::: INPUT DATA
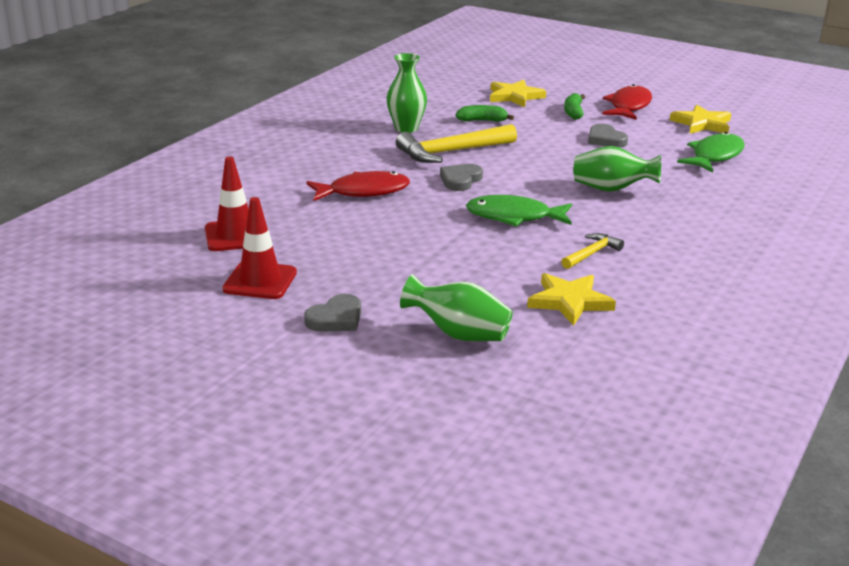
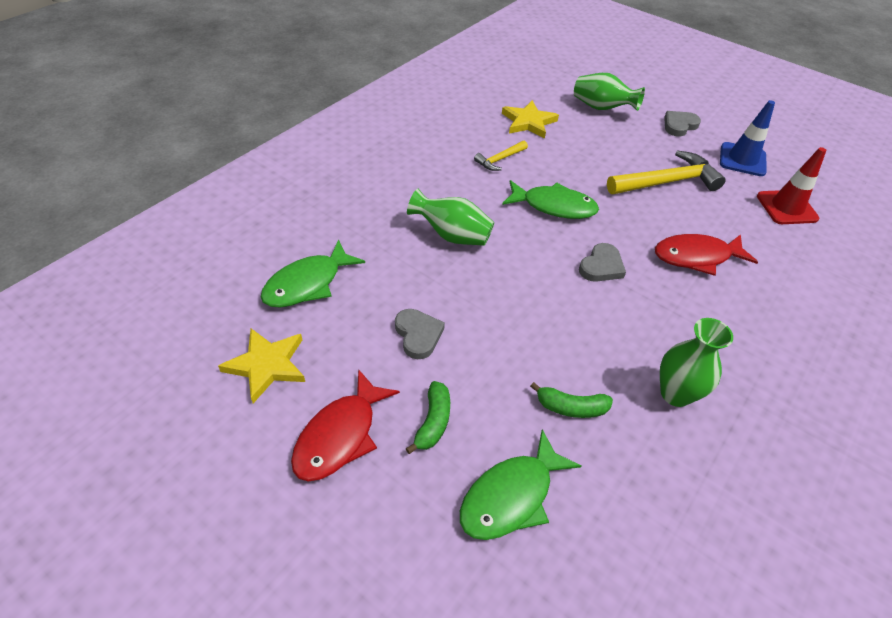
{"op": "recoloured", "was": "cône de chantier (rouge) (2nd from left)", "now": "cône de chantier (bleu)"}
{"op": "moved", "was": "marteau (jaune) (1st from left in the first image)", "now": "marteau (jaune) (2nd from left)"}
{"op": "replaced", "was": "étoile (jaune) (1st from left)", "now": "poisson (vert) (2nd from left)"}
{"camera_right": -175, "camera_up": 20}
::::::
* EXERCISE INSTRUCTIONS:
What's needed is a word-for-word copy of the lines from the one holding "(vert) (2nd from" through the final line of the data.

* ANSWER FOR THE TASK:
{"op": "replaced", "was": "étoile (jaune) (1st from left)", "now": "poisson (vert) (2nd from left)"}
{"camera_right": -175, "camera_up": 20}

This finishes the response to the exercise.